Work instructions
After dropping the pictures, give again exactly the lines of the data from its first line through the line with "[(455,133),(454,130),(453,124),(440,127),(441,136),(455,133)]", which is included as well.

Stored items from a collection
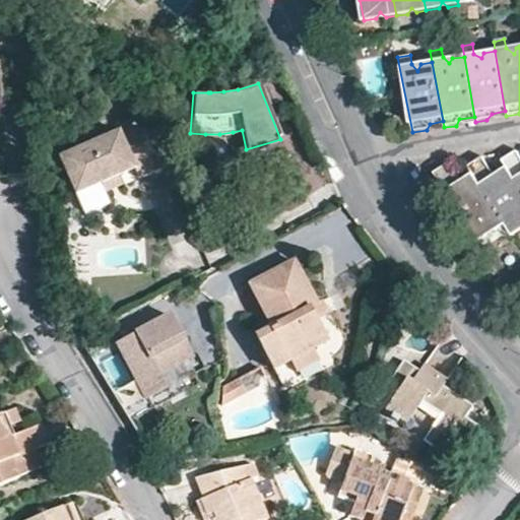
[(507,120),(506,116),(505,111),(492,114),(494,122),(507,120)]
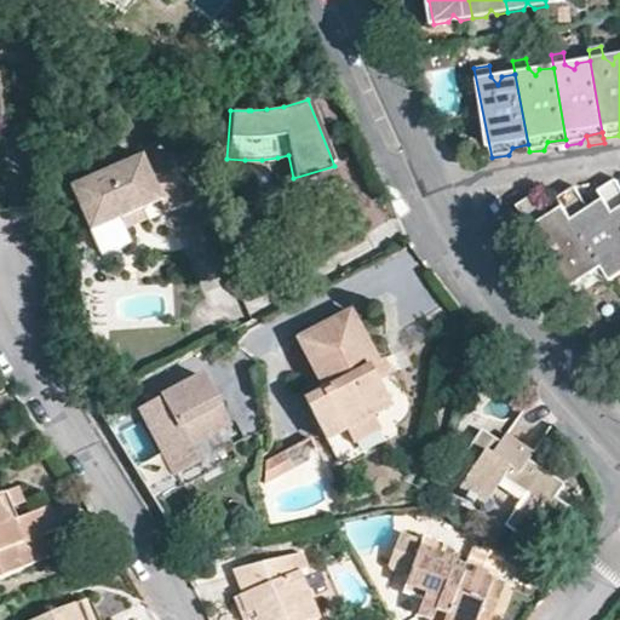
[(567,150),(567,145),(566,139),(547,142),(550,151),(567,150)]
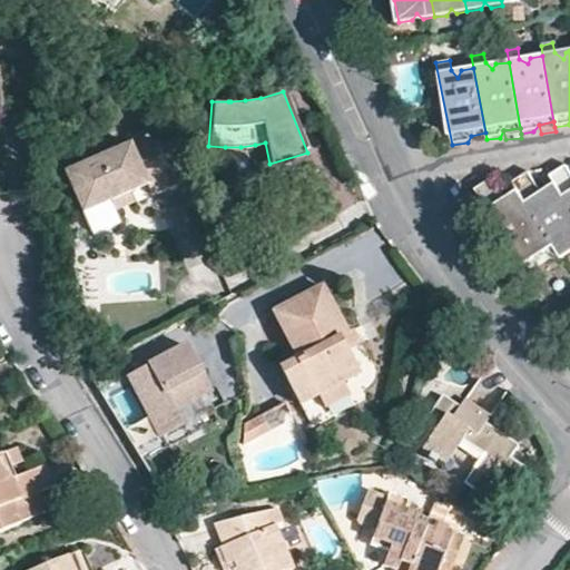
[(128,139),(65,167),(65,179),(79,212),(109,199),(129,190),(145,184),(148,194),(184,179),(164,133),(131,147),(128,139)]
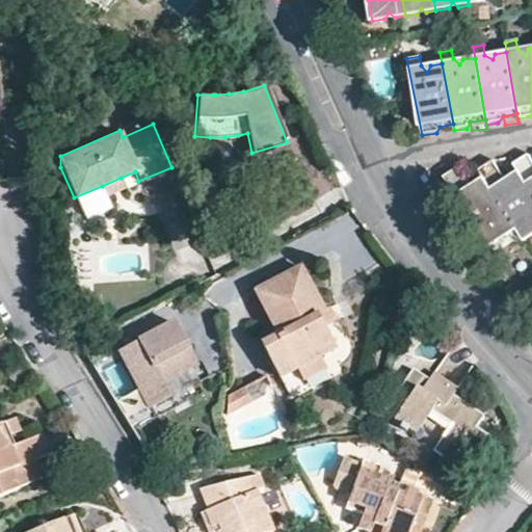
[(455,133),(454,130),(453,124),(440,127),(441,136),(455,133)]
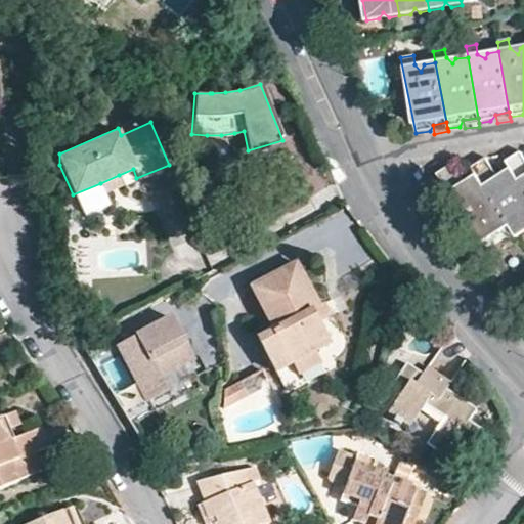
[(506,162),(511,170),(523,188),(523,157),(521,153),(506,162)]
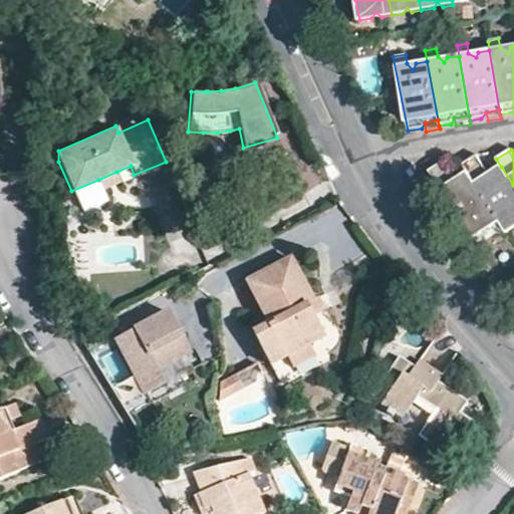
[(474,183),(497,218),(505,231),(513,226),(513,185),(501,167),(493,171),(484,170),(475,155),(461,164),(467,172),(474,183)]
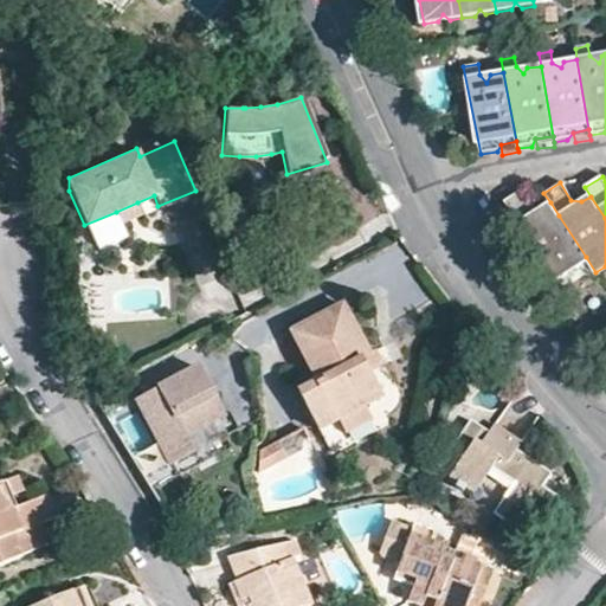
[(554,276),(586,257),(559,216),(549,223),(545,217),(533,214),(516,189),(503,198),(554,276)]
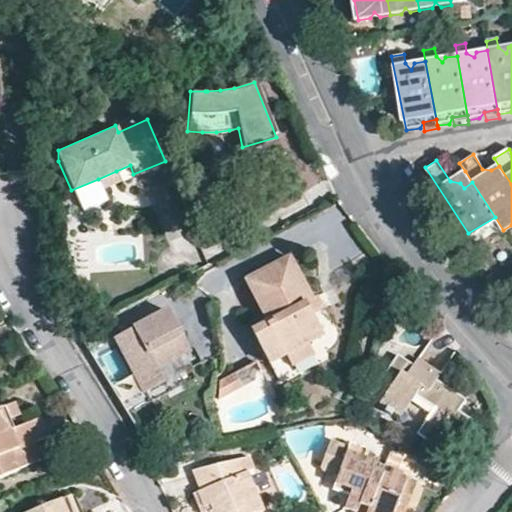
[(119,180),(116,171),(98,179),(102,188),(119,180)]
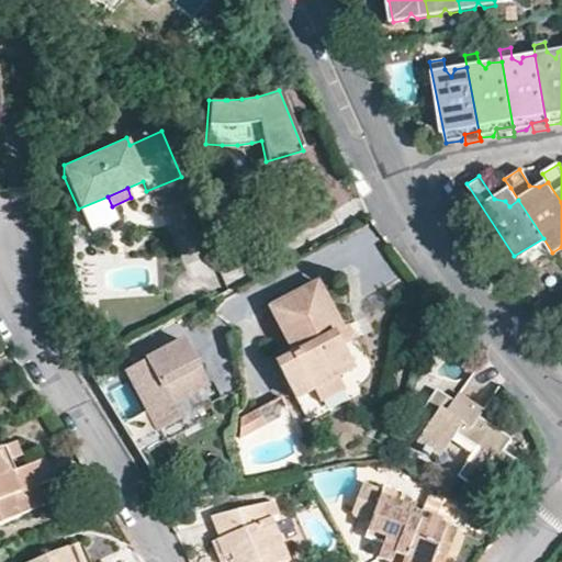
[(518,200),(510,188),(494,199),(505,201),(509,206),(518,200)]
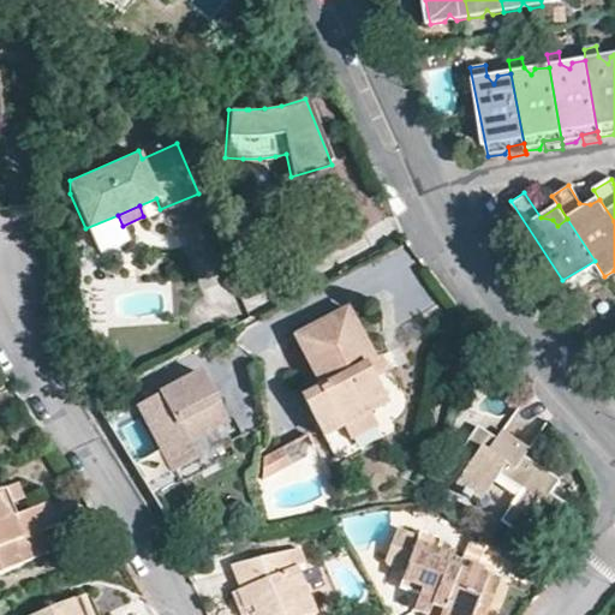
[(383,406),(371,382),(364,366),(374,362),(372,360),(346,311),(293,339),(318,390),(302,399),(322,437),(340,428),(368,415),(383,406)]
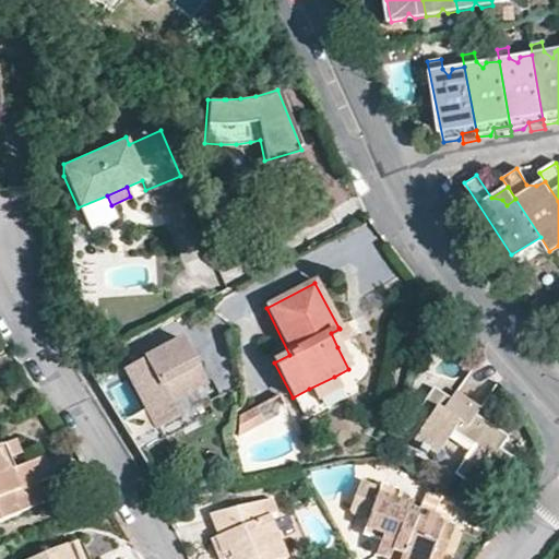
[(337,347),(353,339),(345,324),(339,328),(340,329),(331,333),(337,347)]
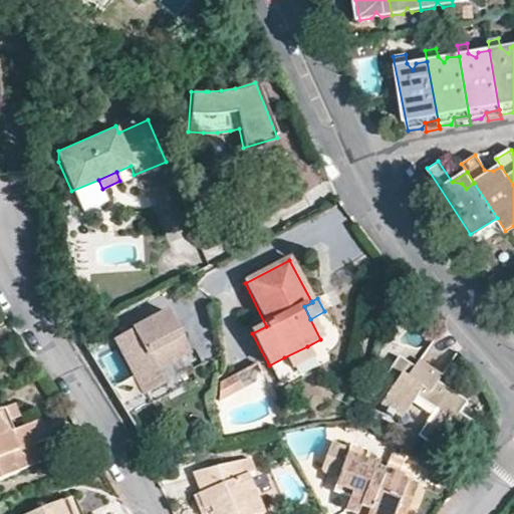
[(513,308),(504,318),(510,324),(513,320),(513,308)]
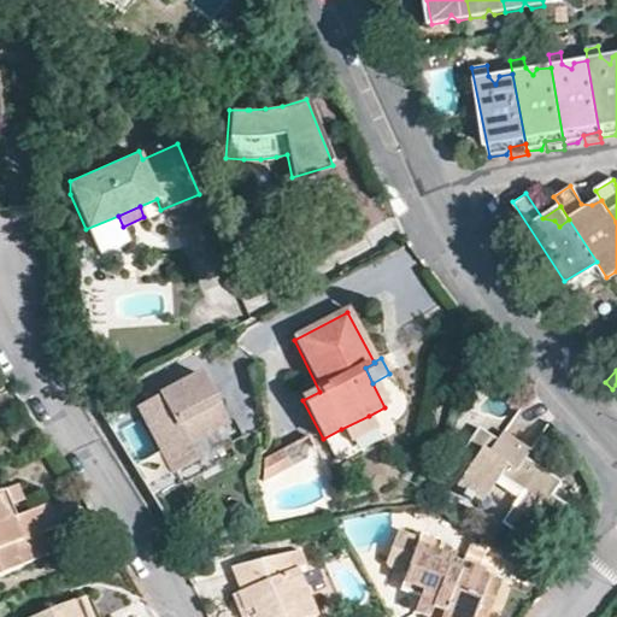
[(229,425),(204,377),(139,411),(174,476),(199,463),(191,447),(230,427),(229,425)]
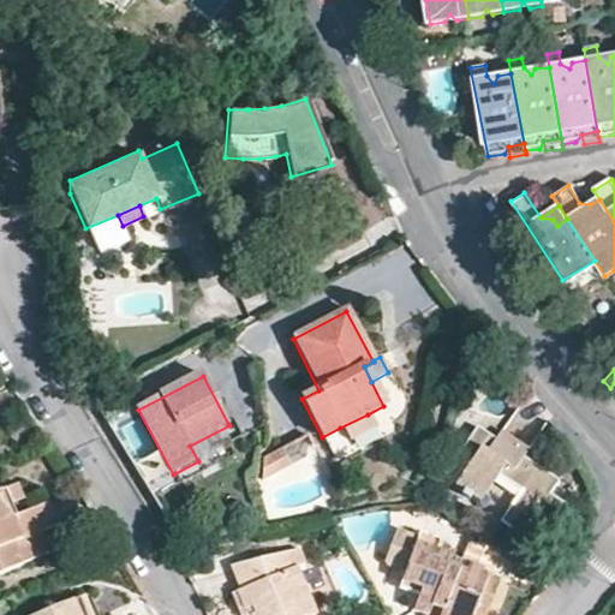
[(375,430),(368,415),(340,428),(348,443),(375,430)]
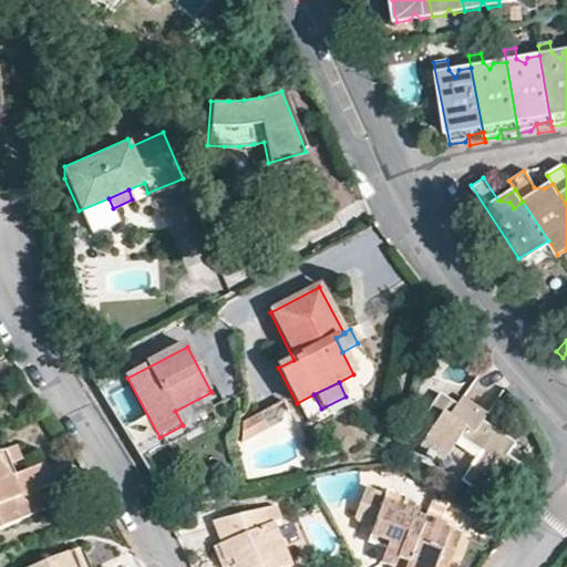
[(514,445),(485,425),(481,433),(474,428),(480,421),(482,419),(455,400),(451,408),(435,397),(418,423),(428,430),(418,446),(425,452),(423,456),(430,461),(432,457),(441,462),(457,439),(477,453),(460,481),(484,497),(498,476),(507,482),(518,466),(506,457),(514,445)]
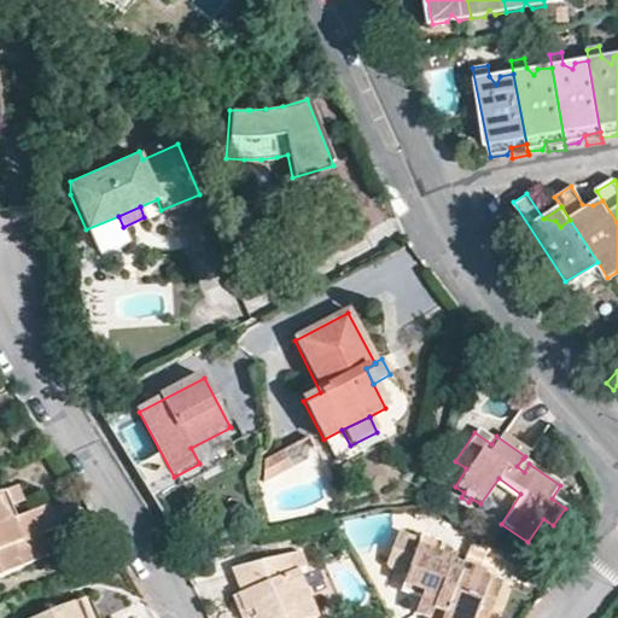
[(263,484),(292,468),(283,452),(264,462),(263,484)]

Response box
[(507,120),(506,116),(505,111),(492,114),(494,122),(507,120)]
[(567,150),(567,145),(566,139),(547,142),(550,151),(567,150)]
[(128,139),(65,167),(65,179),(79,212),(109,199),(129,190),(145,184),(148,194),(184,179),(164,133),(131,147),(128,139)]
[(455,133),(454,130),(453,124),(440,127),(441,136),(455,133)]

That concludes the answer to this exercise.